§ Work task: Reproduction of part of the material below, pictures omitted: copy exactly, and only, the lines starting with the one with "purple round brick G8" and going on through the one with "white brick C6 level 2 -> none".

§ Study material:

────────────────────────────────────────

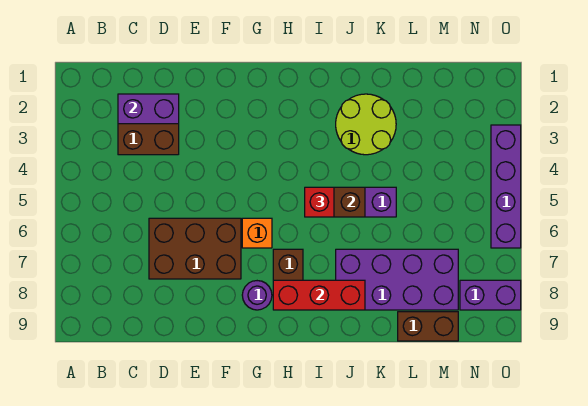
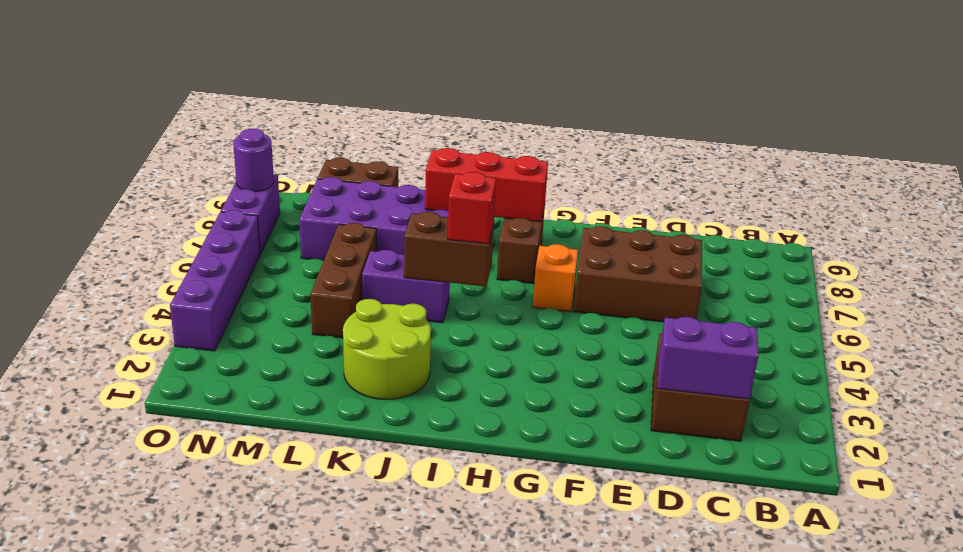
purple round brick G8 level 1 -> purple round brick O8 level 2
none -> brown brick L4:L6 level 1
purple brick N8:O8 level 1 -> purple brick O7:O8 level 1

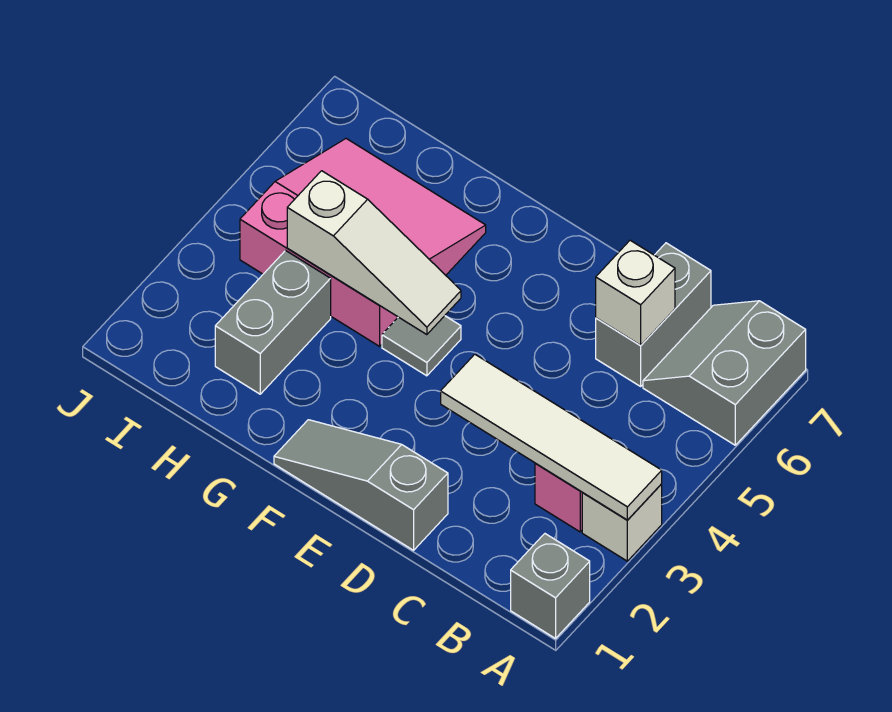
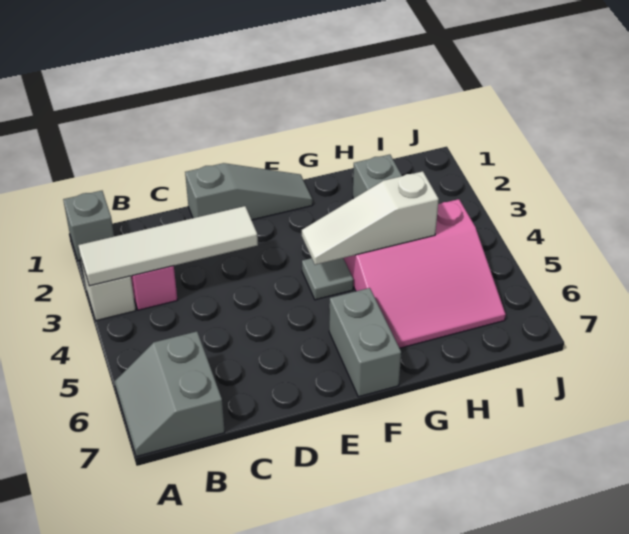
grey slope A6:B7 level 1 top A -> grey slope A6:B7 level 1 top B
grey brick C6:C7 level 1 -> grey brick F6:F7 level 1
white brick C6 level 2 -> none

────────────────────────────────────────

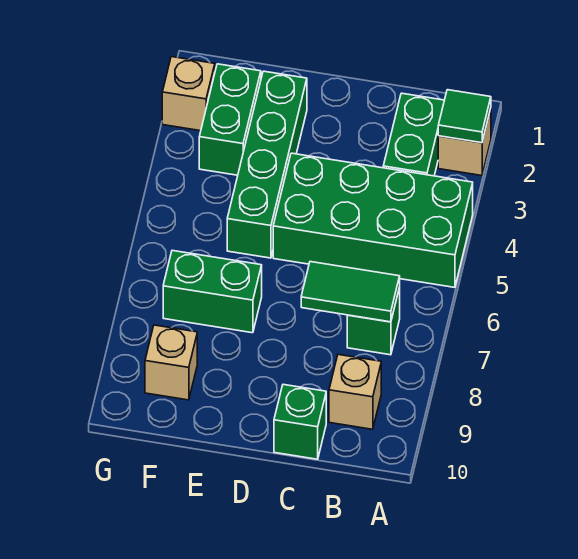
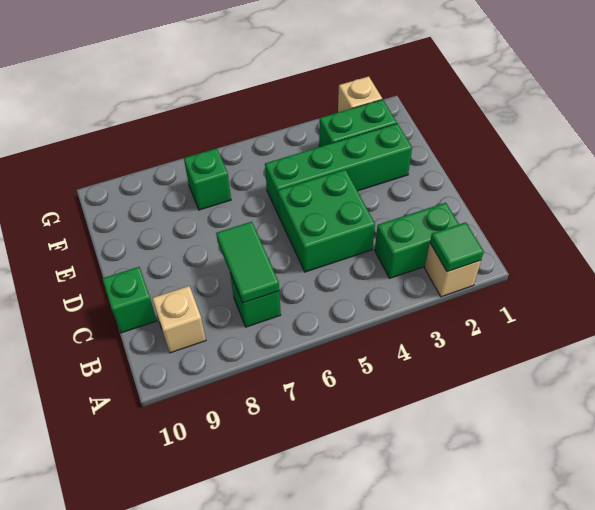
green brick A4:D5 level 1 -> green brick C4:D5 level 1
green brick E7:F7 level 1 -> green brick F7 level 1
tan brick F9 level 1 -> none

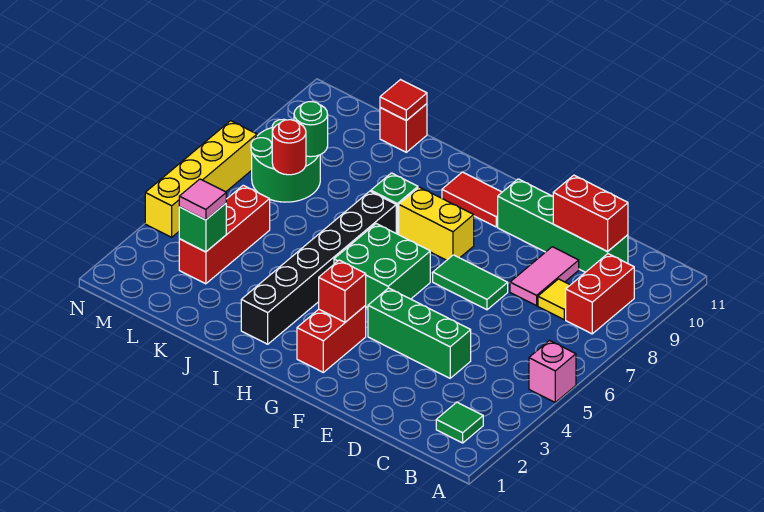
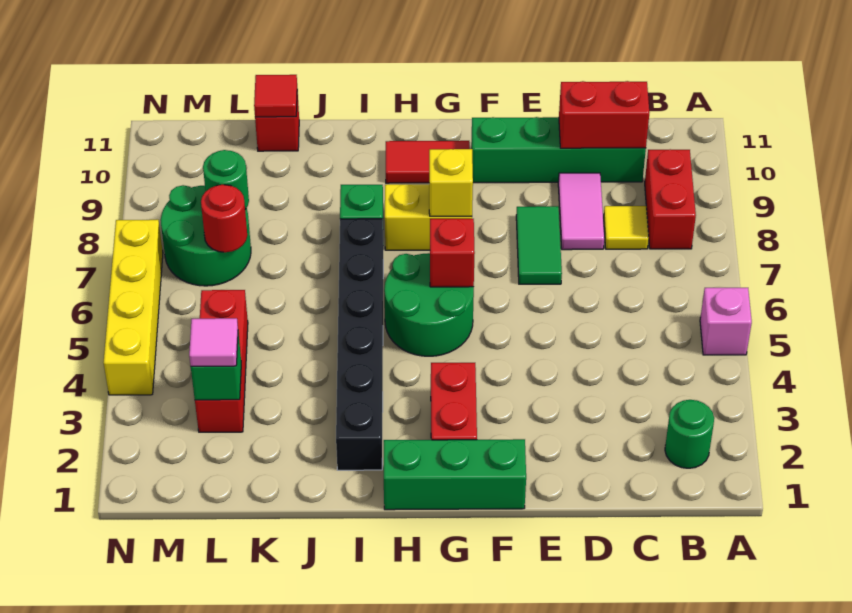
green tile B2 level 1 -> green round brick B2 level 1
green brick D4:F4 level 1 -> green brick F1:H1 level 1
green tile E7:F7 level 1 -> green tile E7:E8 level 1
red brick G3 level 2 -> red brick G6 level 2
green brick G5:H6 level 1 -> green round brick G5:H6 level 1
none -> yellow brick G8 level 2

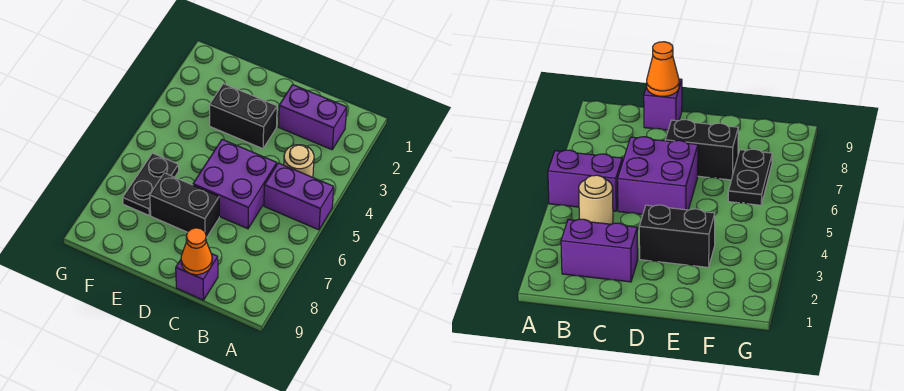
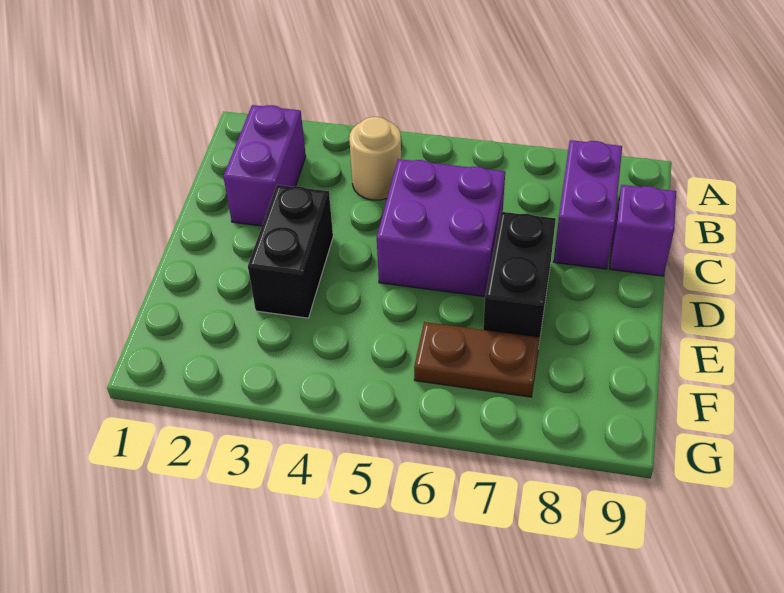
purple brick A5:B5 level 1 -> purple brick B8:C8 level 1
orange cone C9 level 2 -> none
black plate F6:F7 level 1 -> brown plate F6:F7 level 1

────────────────────────────────────────

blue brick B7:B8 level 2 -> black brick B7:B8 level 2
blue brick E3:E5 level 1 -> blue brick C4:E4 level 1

────────────────────────────────────────

§ Solution for this task:
purple round brick G8 level 1 -> purple round brick O8 level 2
none -> brown brick L4:L6 level 1
purple brick N8:O8 level 1 -> purple brick O7:O8 level 1

grey slope A6:B7 level 1 top A -> grey slope A6:B7 level 1 top B
grey brick C6:C7 level 1 -> grey brick F6:F7 level 1
white brick C6 level 2 -> none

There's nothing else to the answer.